# Problem description
Only an exact repetition of the lines from the one that holds "brown donut [117,267,238,351]" to the end of the records is wanted.

§ §

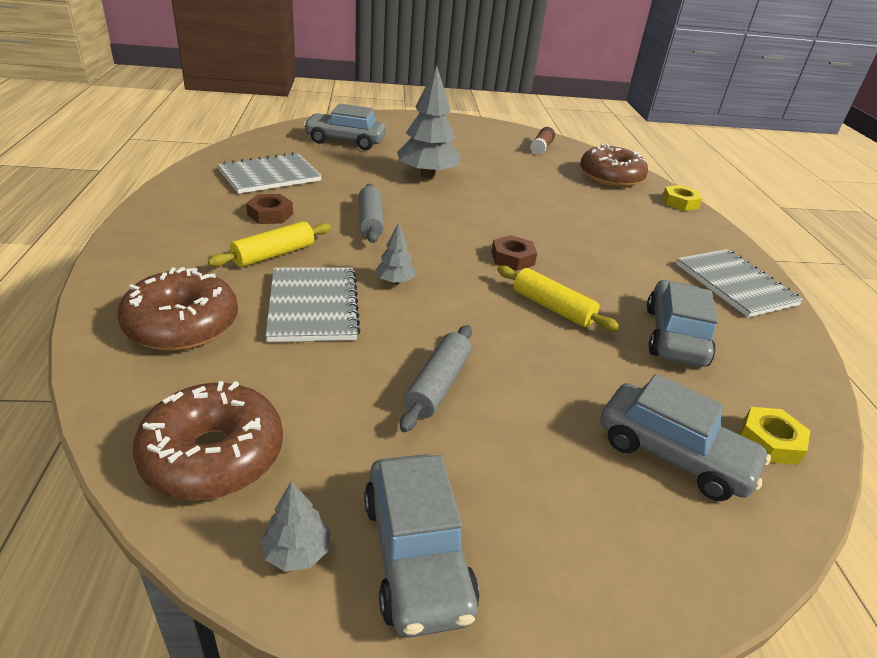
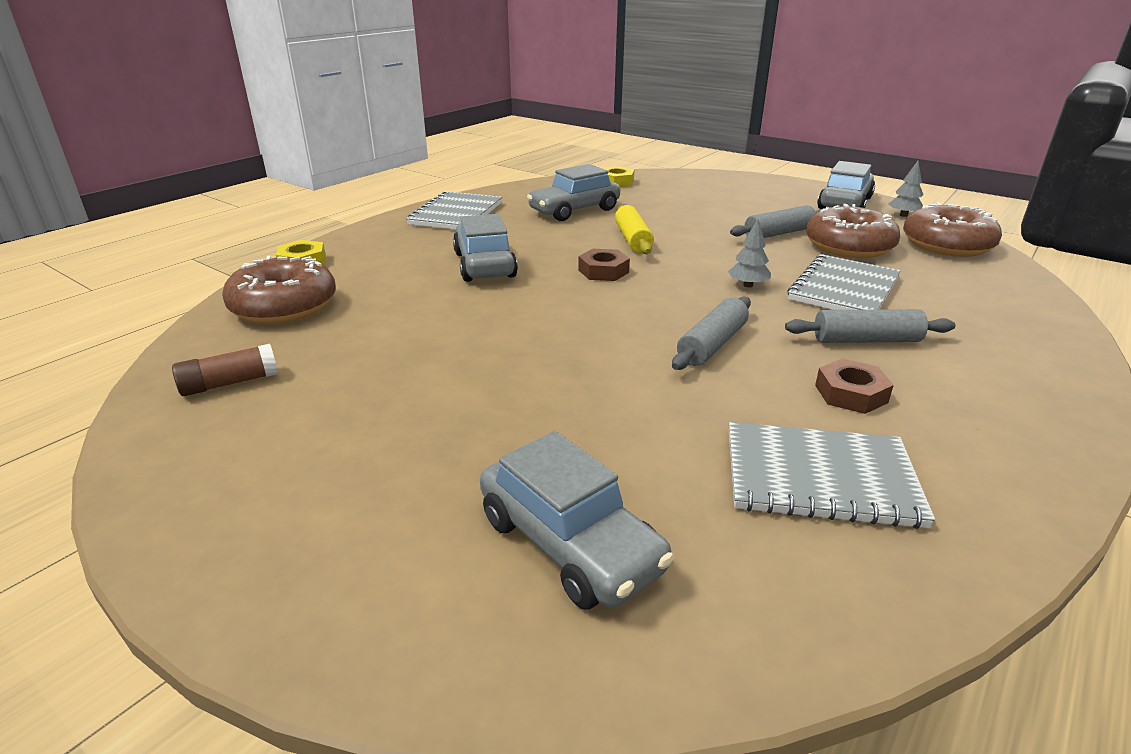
camera: 135 degrees left, 5 degrees down
brown donut [117,267,238,351] -> brown donut moved to [806,204,900,258]
yellow rolling pin [208,221,331,267] -> grey rolling pin [785,309,956,343]
grey tree [397,65,461,178] -> none
grey car [600,374,771,501] -> grey car moved to [453,214,518,282]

§ §

# Reply
brown donut [117,267,238,351] -> brown donut moved to [806,204,900,258]
yellow rolling pin [208,221,331,267] -> grey rolling pin [785,309,956,343]
grey tree [397,65,461,178] -> none
grey car [600,374,771,501] -> grey car moved to [453,214,518,282]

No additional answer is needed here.